EXERCISE DETAILS
Return all the entries word for word, minus the pictures.

RECORDS FOR THE EXERCISE
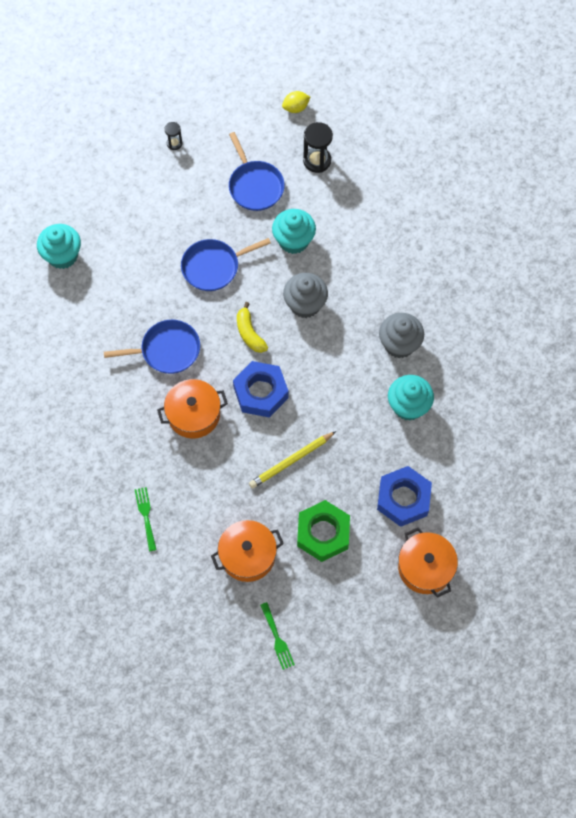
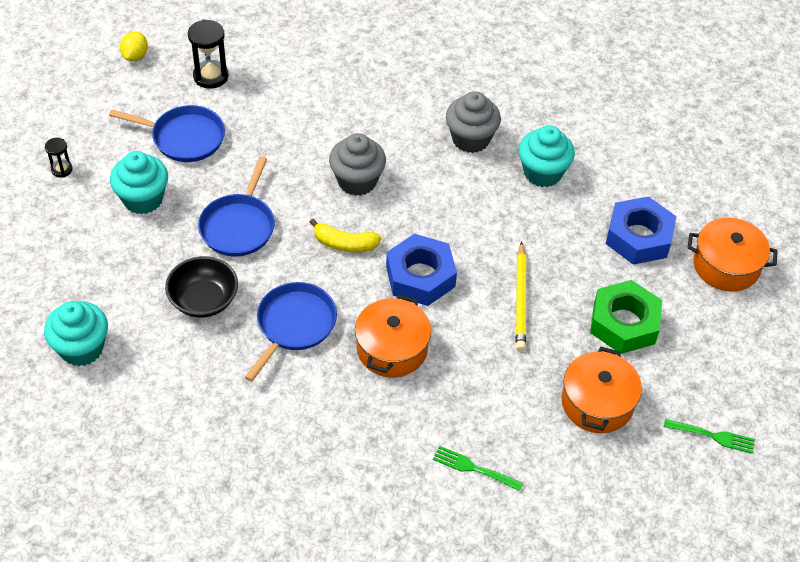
camera: 55 degrees left, 15 degrees down
(145, 290) = (204, 300): none -> black bowl
(293, 241) = (278, 146): turquoise cupcake -> turquoise cupcake (143, 199)

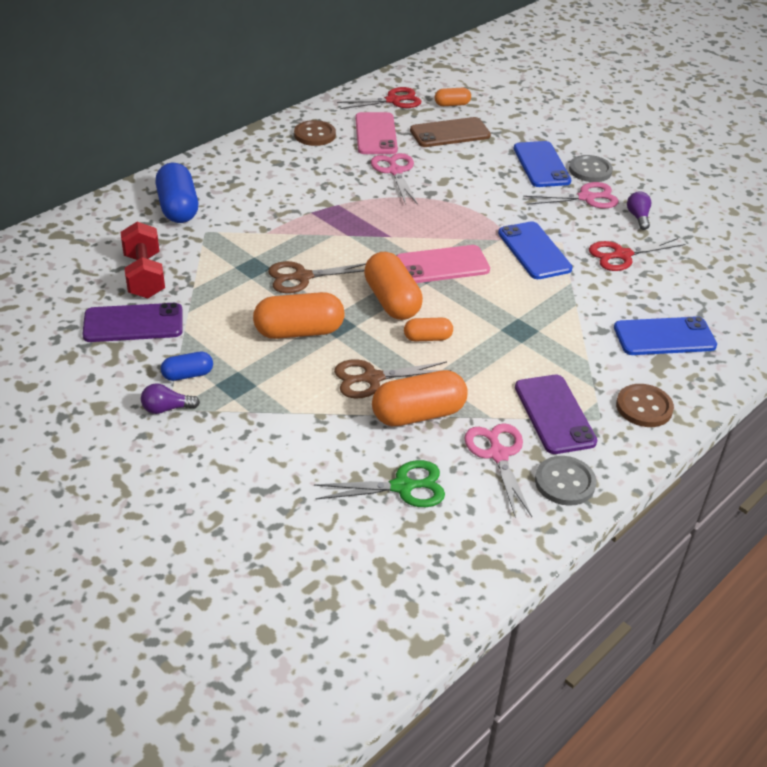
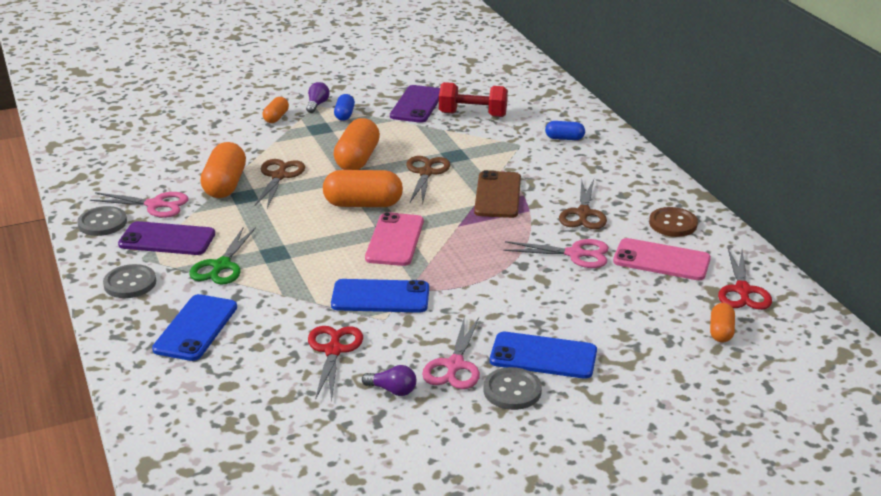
camera: 115 degrees right, 10 degrees down
(178, 208) = (564, 138): blue capsule -> blue capsule, size x0.55
(325, 177) = (583, 213): none -> brown scissors
(402, 487) = (167, 164): green scissors -> green scissors (221, 266)
(427, 338) = (303, 209): orange capsule -> orange capsule (276, 117)
(450, 133) = (646, 310): brown phone -> brown phone (498, 195)
(644, 407) = (130, 283): brown button -> grey button

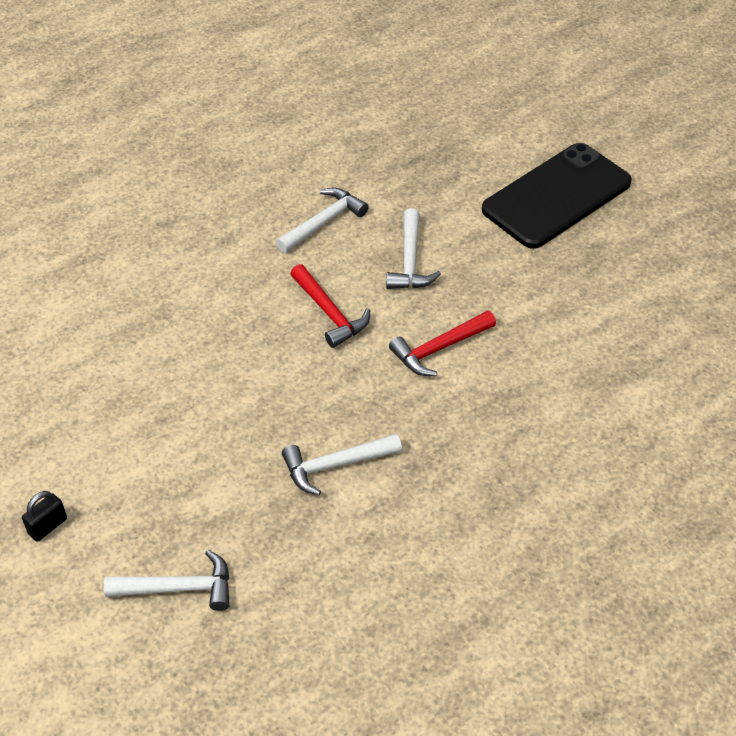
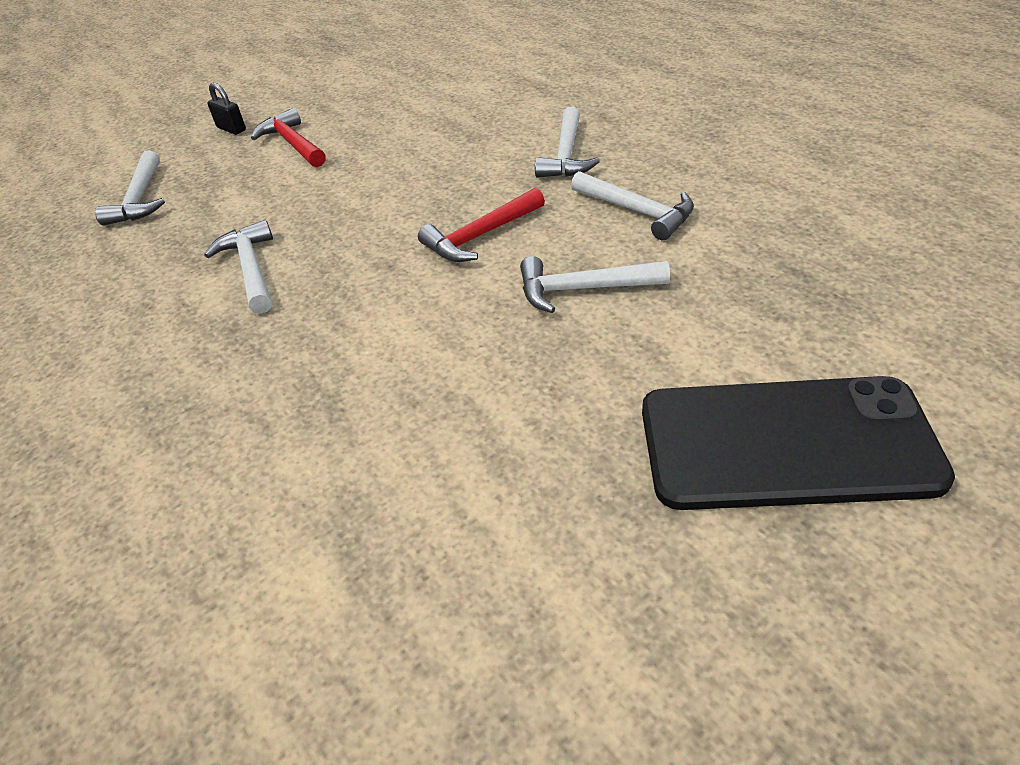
camera: 90 degrees right, 5 degrees down
(223, 253) = (566, 155): none -> white hammer
(439, 349) = (421, 332): red hammer -> red hammer (293, 144)
(557, 196) = (786, 443): black phone -> black phone turned 45 degrees counterclockwise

ANSWER BELOW
camera: 55 degrees left, 15 degrees down
(145, 290) = (204, 300): none -> black bowl
(293, 241) = (278, 146): turquoise cupcake -> turquoise cupcake (143, 199)

camera: 115 degrees right, 10 degrees down
(178, 208) = (564, 138): blue capsule -> blue capsule, size x0.55
(325, 177) = (583, 213): none -> brown scissors
(402, 487) = (167, 164): green scissors -> green scissors (221, 266)
(427, 338) = (303, 209): orange capsule -> orange capsule (276, 117)
(450, 133) = (646, 310): brown phone -> brown phone (498, 195)
(644, 407) = (130, 283): brown button -> grey button

camera: 90 degrees right, 5 degrees down
(223, 253) = (566, 155): none -> white hammer
(439, 349) = (421, 332): red hammer -> red hammer (293, 144)
(557, 196) = (786, 443): black phone -> black phone turned 45 degrees counterclockwise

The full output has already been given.